[Collected data]
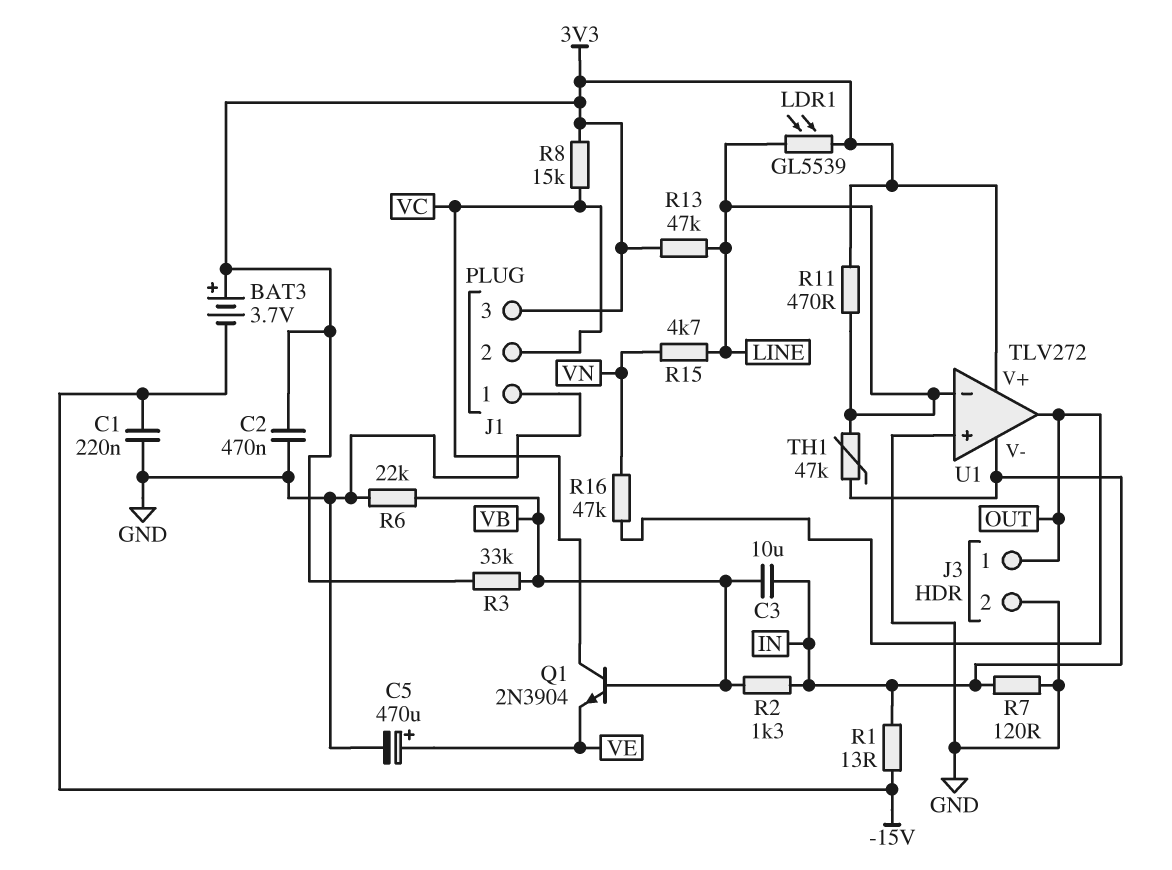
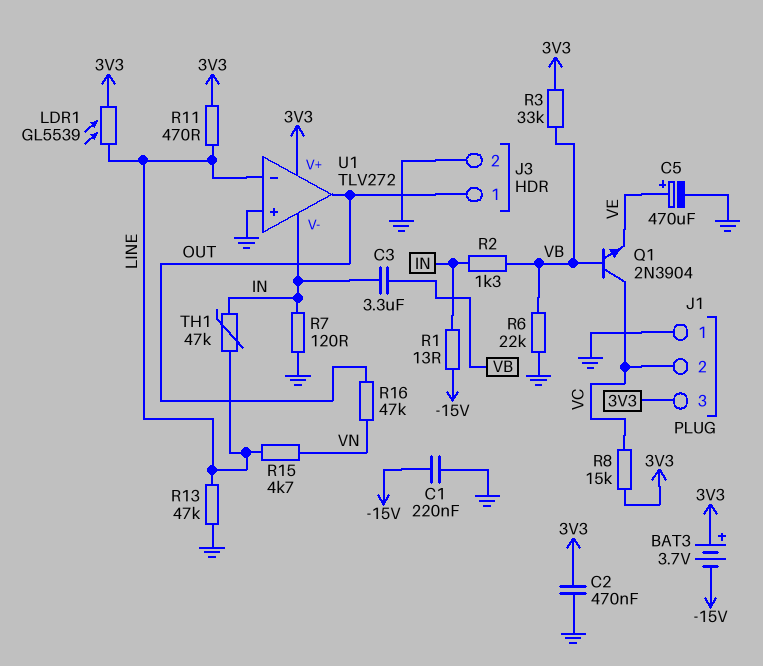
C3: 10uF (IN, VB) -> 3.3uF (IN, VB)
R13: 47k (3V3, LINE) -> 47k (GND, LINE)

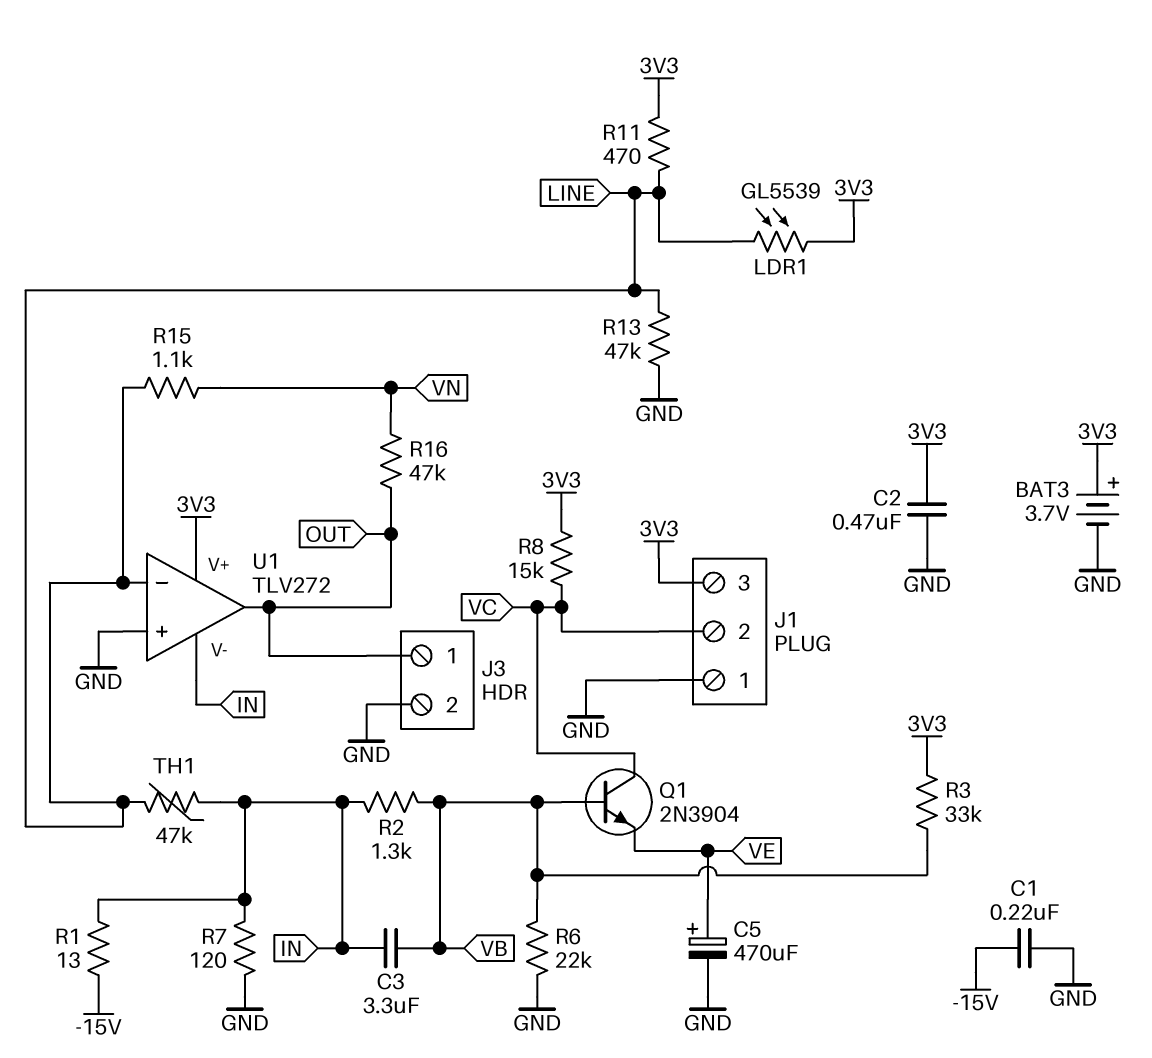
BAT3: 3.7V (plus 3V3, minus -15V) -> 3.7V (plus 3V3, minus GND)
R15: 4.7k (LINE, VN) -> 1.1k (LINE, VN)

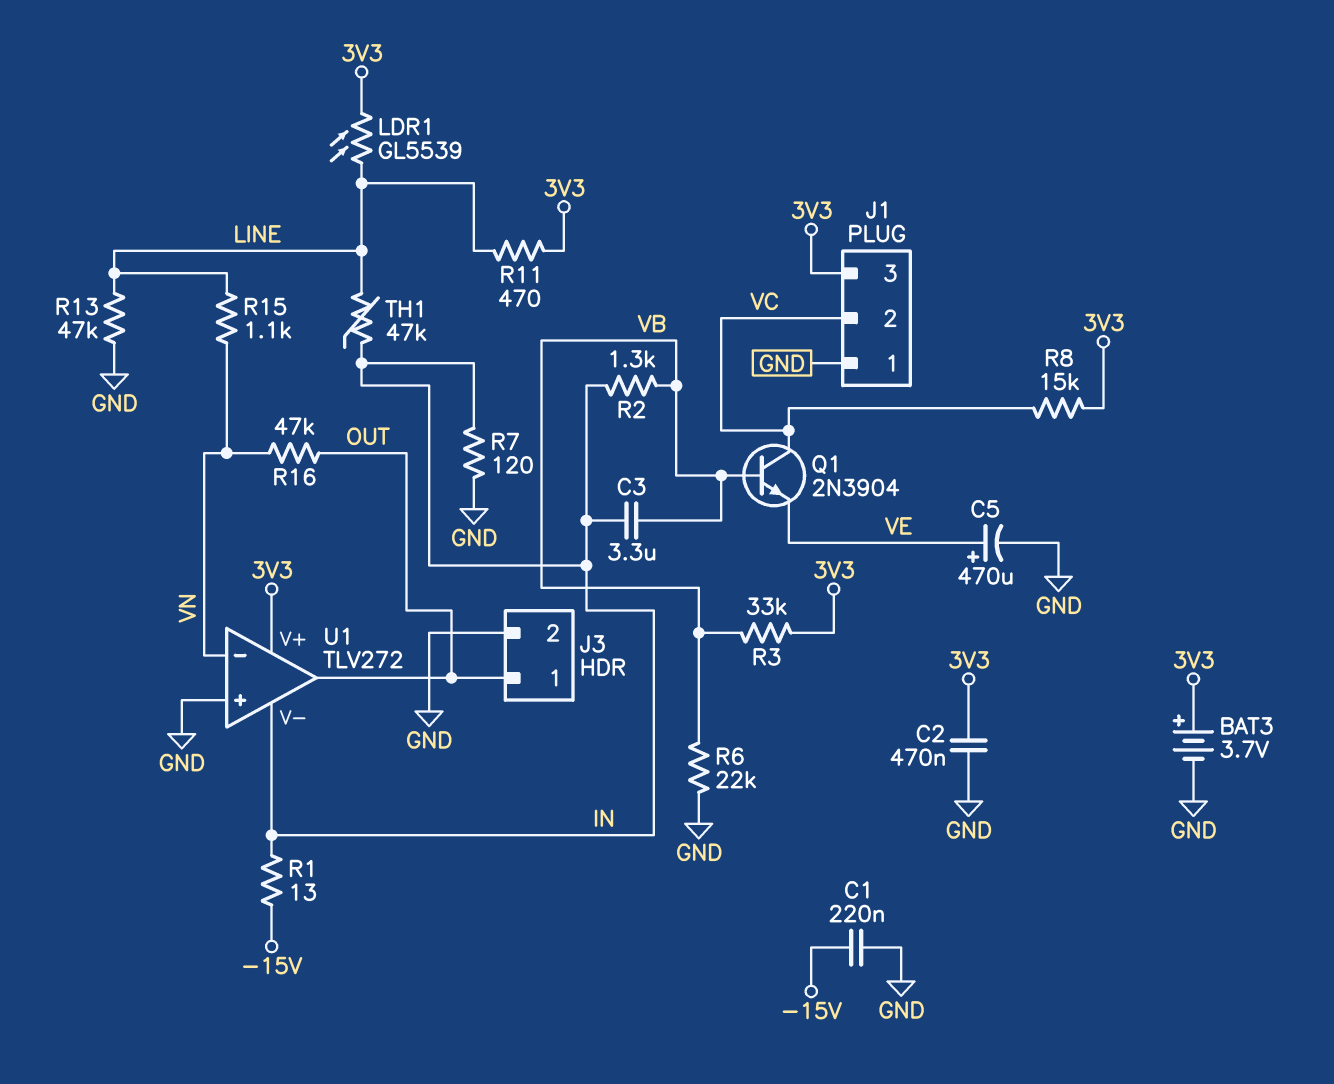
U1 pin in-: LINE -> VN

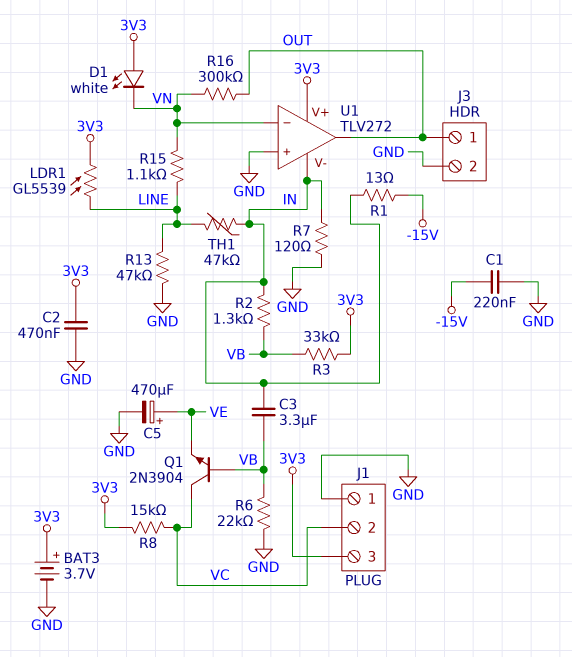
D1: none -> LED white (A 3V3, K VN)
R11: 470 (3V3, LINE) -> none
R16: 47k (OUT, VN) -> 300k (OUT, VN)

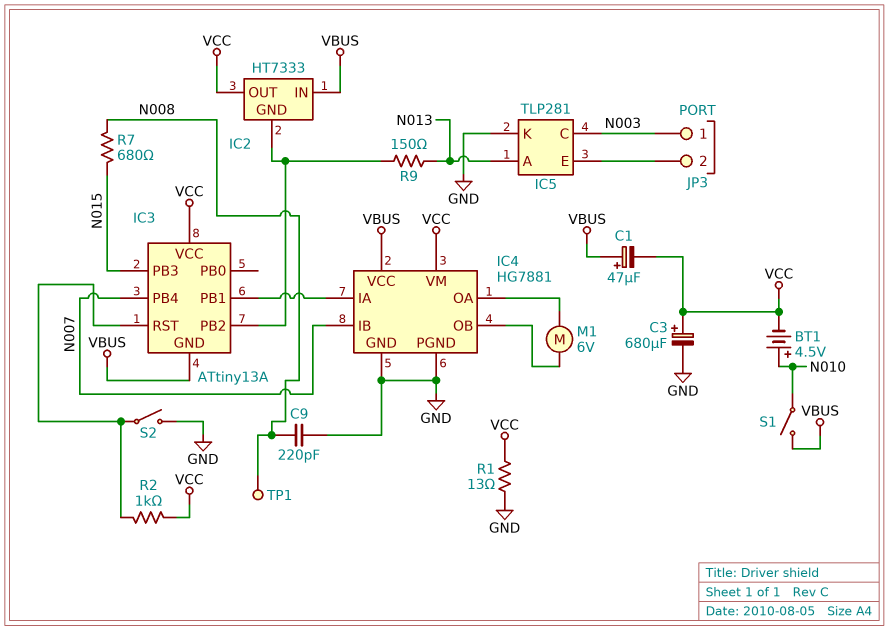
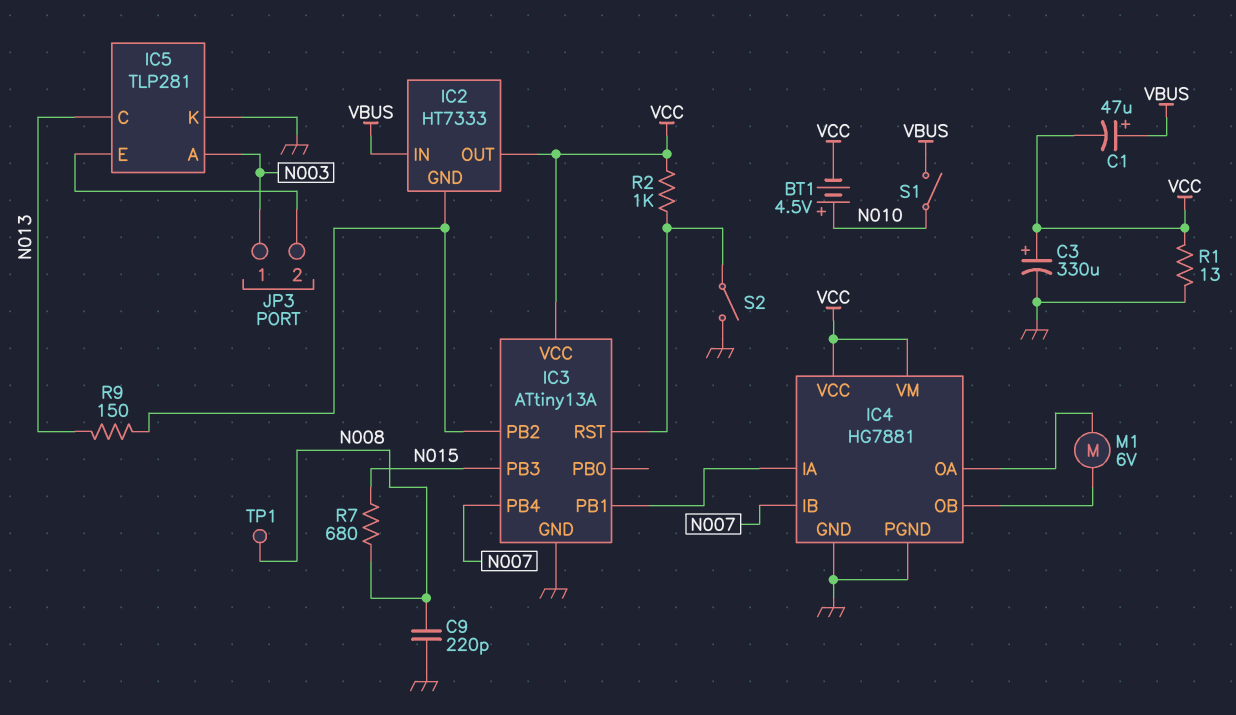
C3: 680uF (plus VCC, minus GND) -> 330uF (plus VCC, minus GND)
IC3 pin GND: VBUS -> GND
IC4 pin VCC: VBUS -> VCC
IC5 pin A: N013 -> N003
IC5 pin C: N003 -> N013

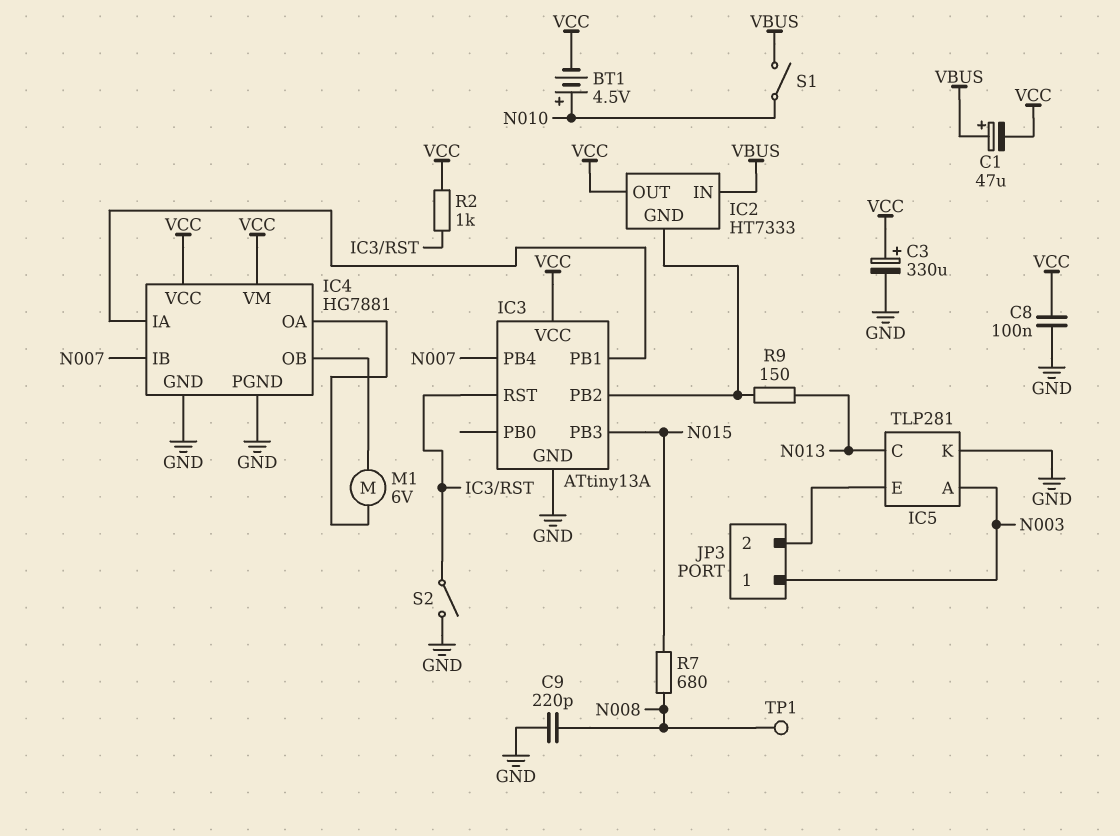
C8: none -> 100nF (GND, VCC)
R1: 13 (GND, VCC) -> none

- _WORK ORDER_
Once the pictures are set aside, what is needed is the lines from the line with "D1: none -> LED white (A 3V3, K VN)" through the end of the data, written out exactly and alone.

- _WRITTEN SOLUTION_
D1: none -> LED white (A 3V3, K VN)
R11: 470 (3V3, LINE) -> none
R16: 47k (OUT, VN) -> 300k (OUT, VN)

C3: 680uF (plus VCC, minus GND) -> 330uF (plus VCC, minus GND)
IC3 pin GND: VBUS -> GND
IC4 pin VCC: VBUS -> VCC
IC5 pin A: N013 -> N003
IC5 pin C: N003 -> N013

C8: none -> 100nF (GND, VCC)
R1: 13 (GND, VCC) -> none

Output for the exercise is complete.